Would you output the entries below only from the line containing "turquoise donut: 6 -> 2" through the line containing "yellow donut: 4 -> 6", exactly as they stand and with both ends included?
━━━ PROVIDED RECORDS ━━━
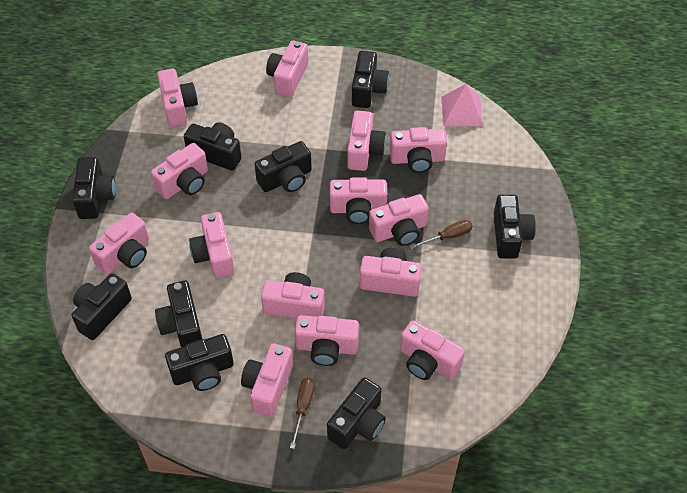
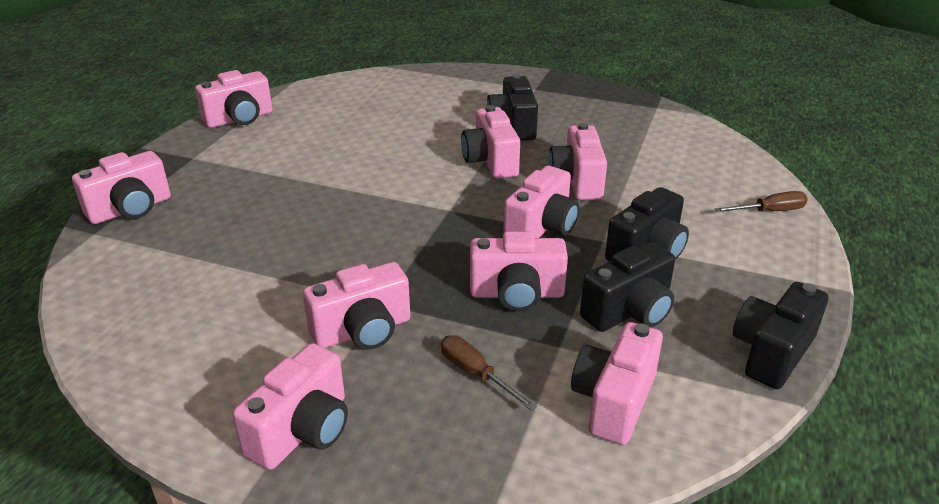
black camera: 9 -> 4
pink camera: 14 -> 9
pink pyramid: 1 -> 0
━━━
━━━ PROVIDED RECORDS ━━━
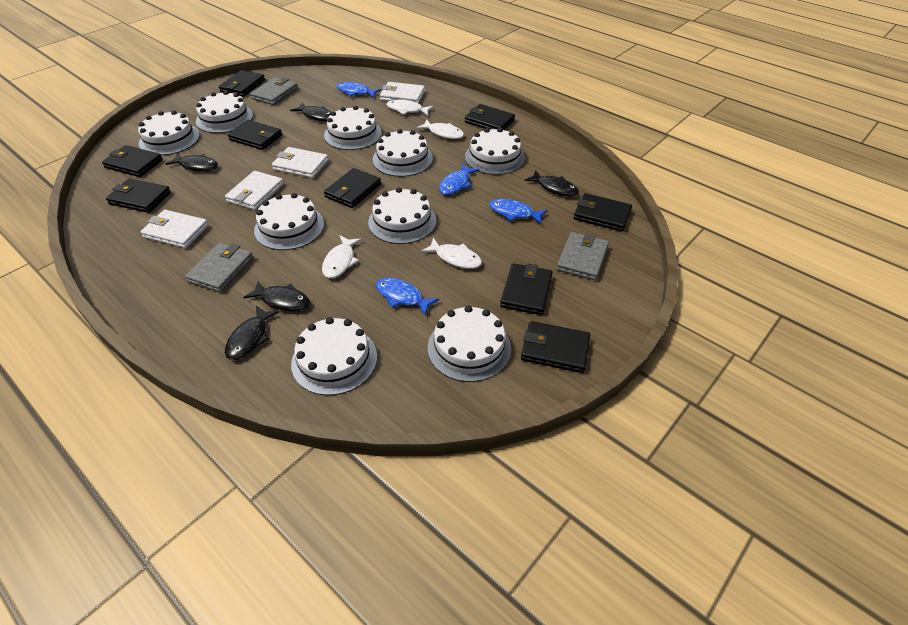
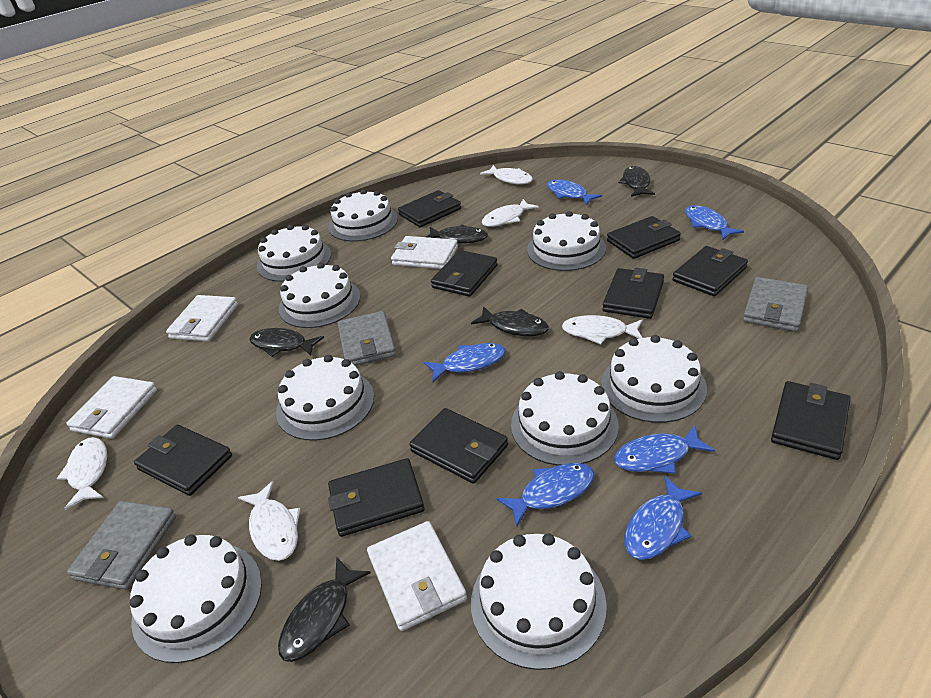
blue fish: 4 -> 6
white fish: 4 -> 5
━━━
━━━ PROVIDED RECORDS ━━━
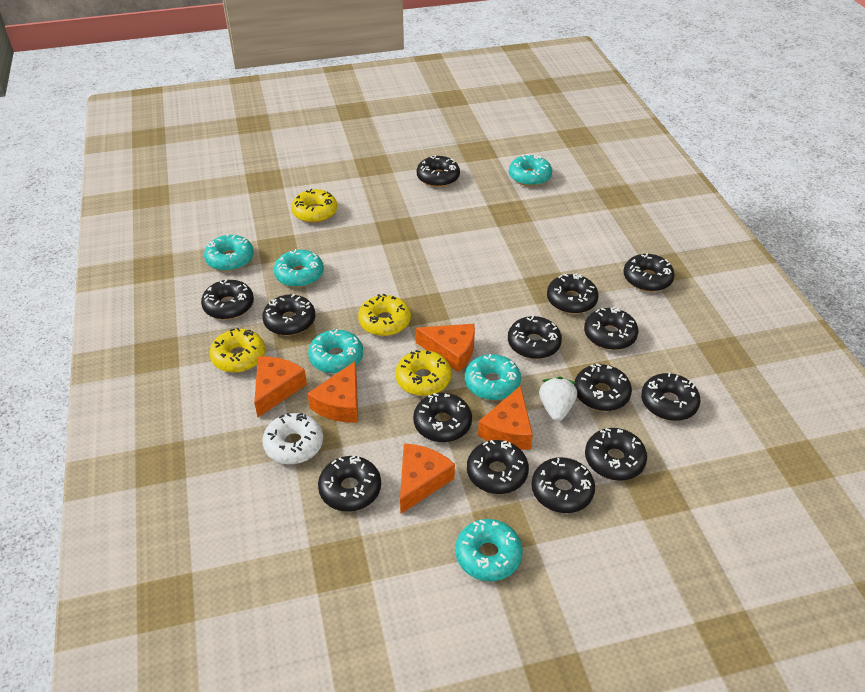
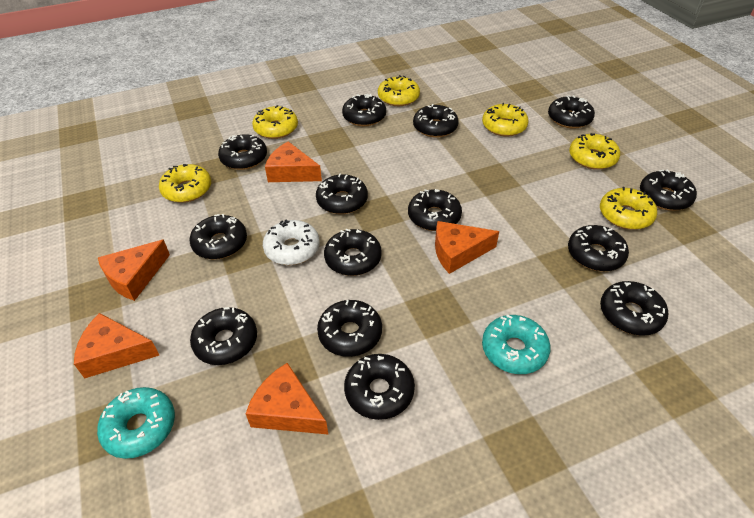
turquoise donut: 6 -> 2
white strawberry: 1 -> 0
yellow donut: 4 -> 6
━━━
- [OUTPUT OF THE TASK]:
turquoise donut: 6 -> 2
white strawberry: 1 -> 0
yellow donut: 4 -> 6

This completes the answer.